WORK ITEM: Go through the entries below and print, exactly, the lines starting at the one with "change=relocated; old=vaso [gris];" and ending at the one with "change=relocated; old=vaso [naranja];", keeping both ends and no others.

SUPPLIED DATA:
:::::

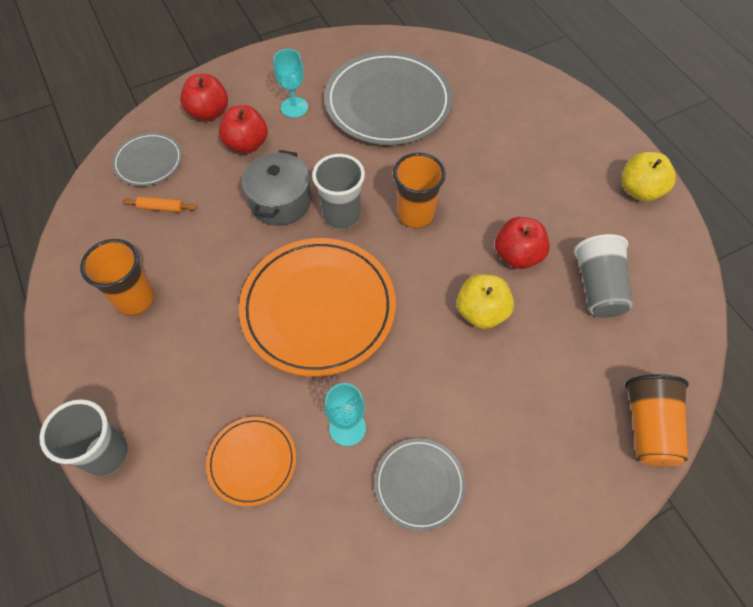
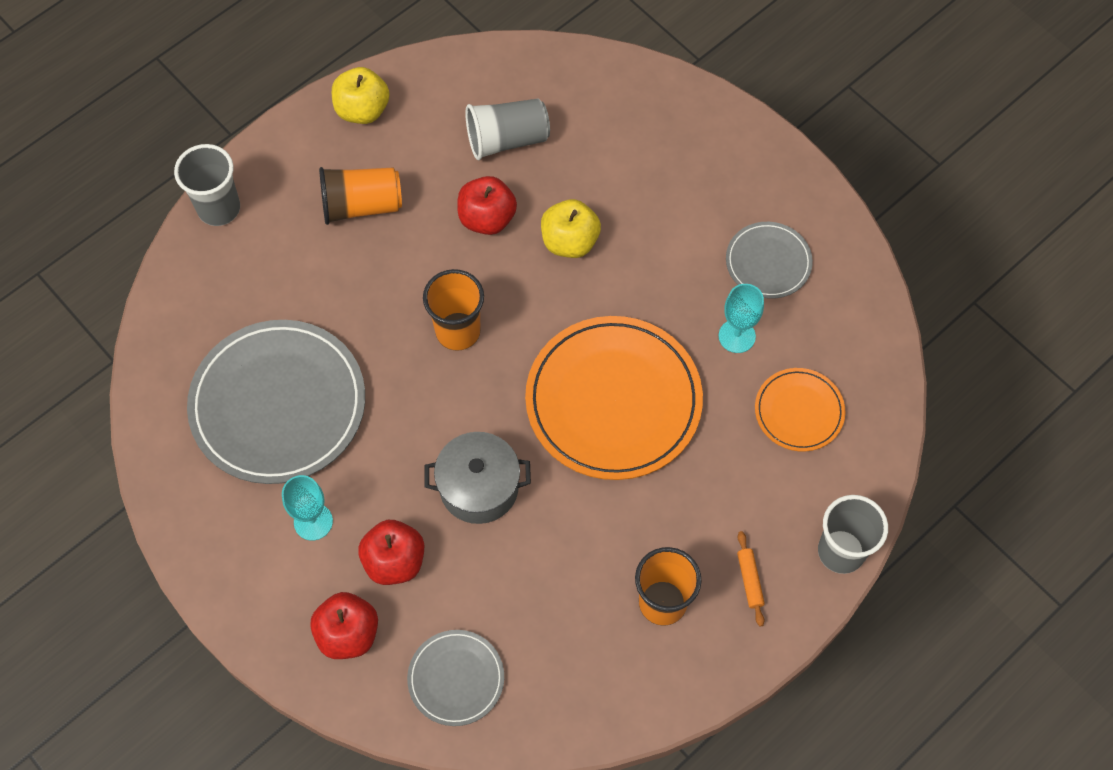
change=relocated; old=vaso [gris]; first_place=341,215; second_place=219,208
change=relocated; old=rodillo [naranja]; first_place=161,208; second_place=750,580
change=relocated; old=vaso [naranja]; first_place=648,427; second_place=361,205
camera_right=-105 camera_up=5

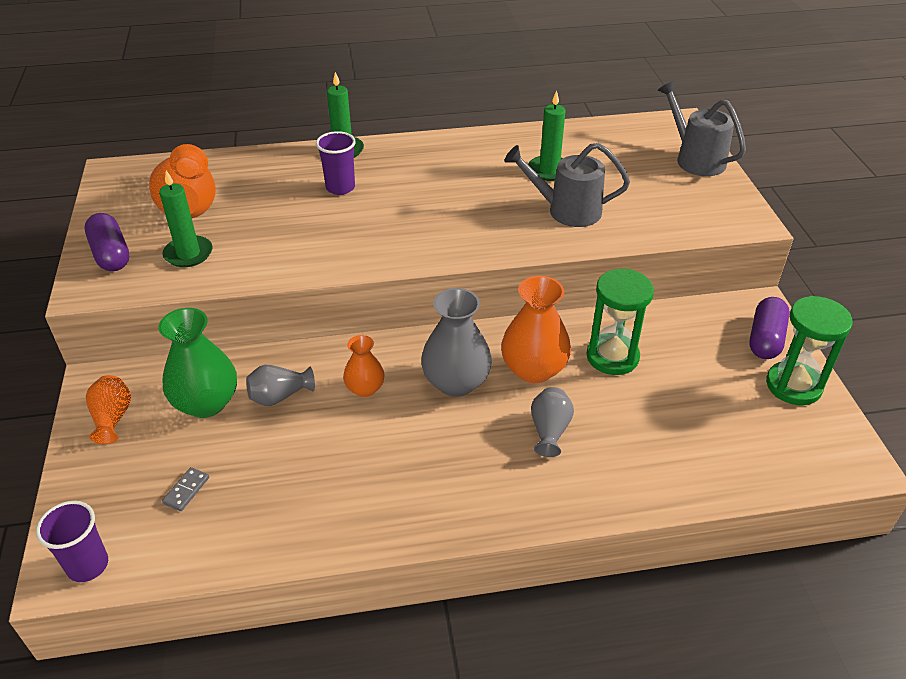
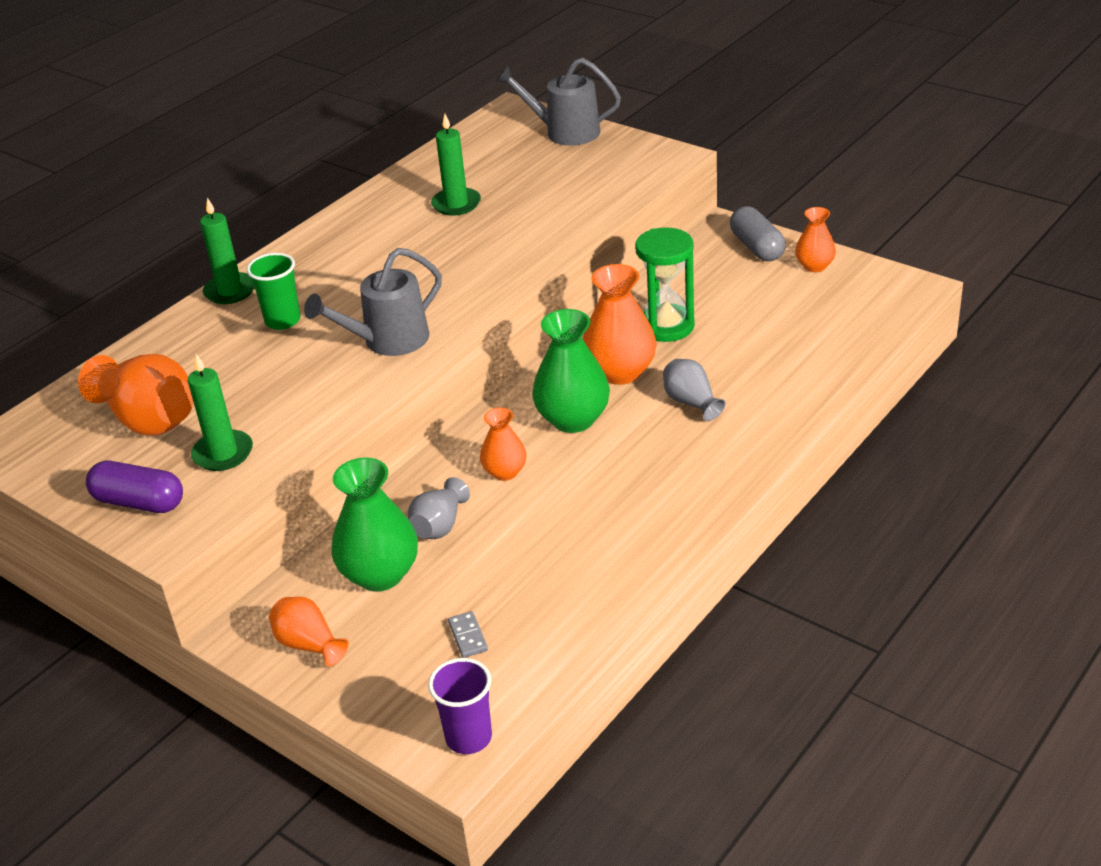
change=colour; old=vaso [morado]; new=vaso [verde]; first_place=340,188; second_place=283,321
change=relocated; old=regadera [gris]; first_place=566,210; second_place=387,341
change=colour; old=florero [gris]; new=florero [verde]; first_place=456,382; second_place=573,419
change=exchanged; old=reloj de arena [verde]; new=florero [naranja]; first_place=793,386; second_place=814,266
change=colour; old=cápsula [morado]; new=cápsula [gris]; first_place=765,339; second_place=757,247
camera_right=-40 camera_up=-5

:::::

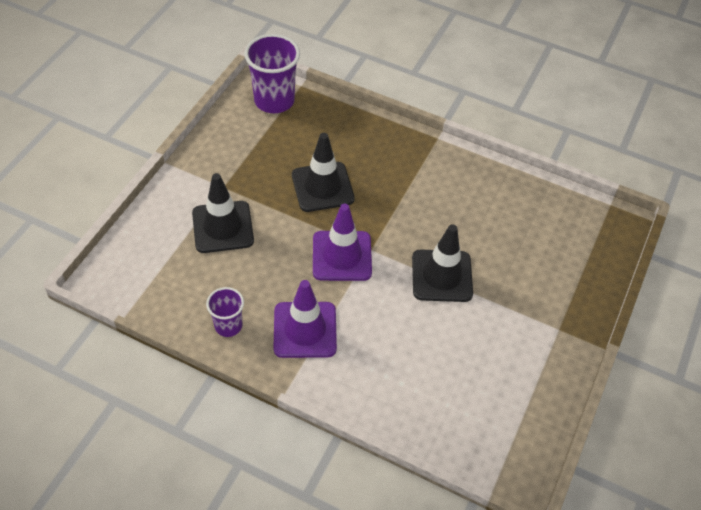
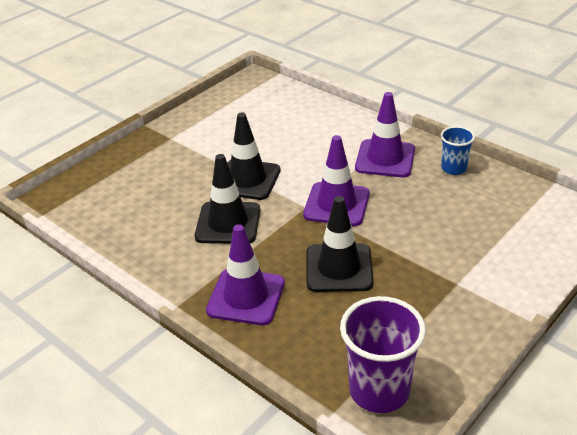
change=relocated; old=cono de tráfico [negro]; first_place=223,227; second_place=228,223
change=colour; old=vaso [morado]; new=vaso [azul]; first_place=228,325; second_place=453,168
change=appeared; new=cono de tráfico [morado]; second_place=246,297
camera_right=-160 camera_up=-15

:::::

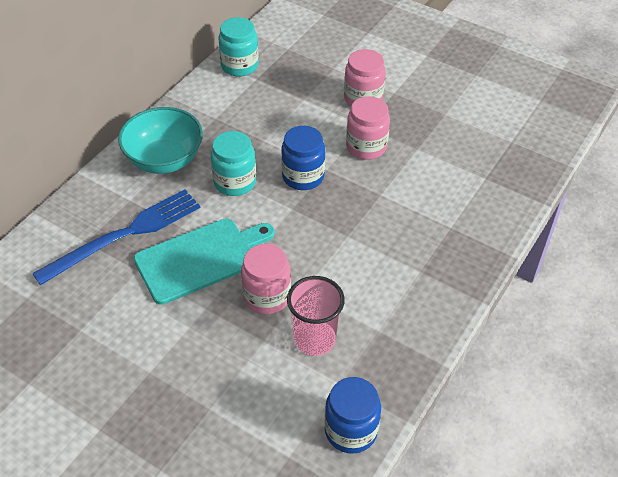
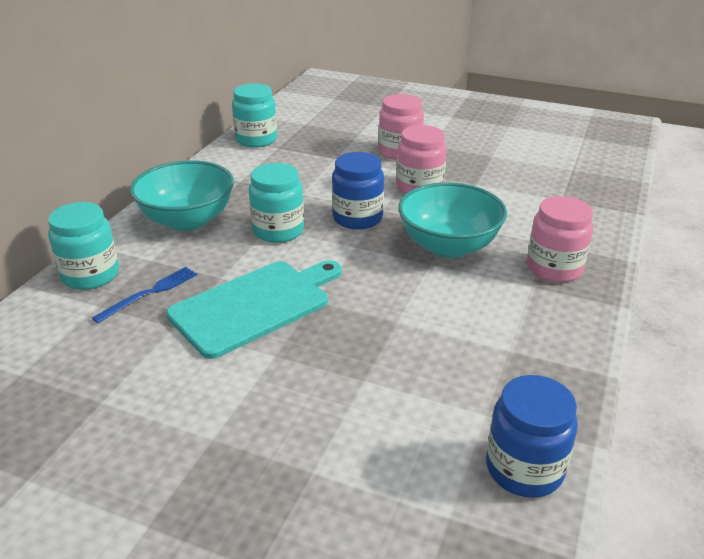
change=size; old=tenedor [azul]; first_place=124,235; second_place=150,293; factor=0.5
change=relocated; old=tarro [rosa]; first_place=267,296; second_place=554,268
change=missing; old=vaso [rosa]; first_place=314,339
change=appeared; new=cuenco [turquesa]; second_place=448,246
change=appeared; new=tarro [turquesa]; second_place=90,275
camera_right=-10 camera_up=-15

:::::

THE ANSWER:
change=relocated; old=vaso [gris]; first_place=341,215; second_place=219,208
change=relocated; old=rodillo [naranja]; first_place=161,208; second_place=750,580
change=relocated; old=vaso [naranja]; first_place=648,427; second_place=361,205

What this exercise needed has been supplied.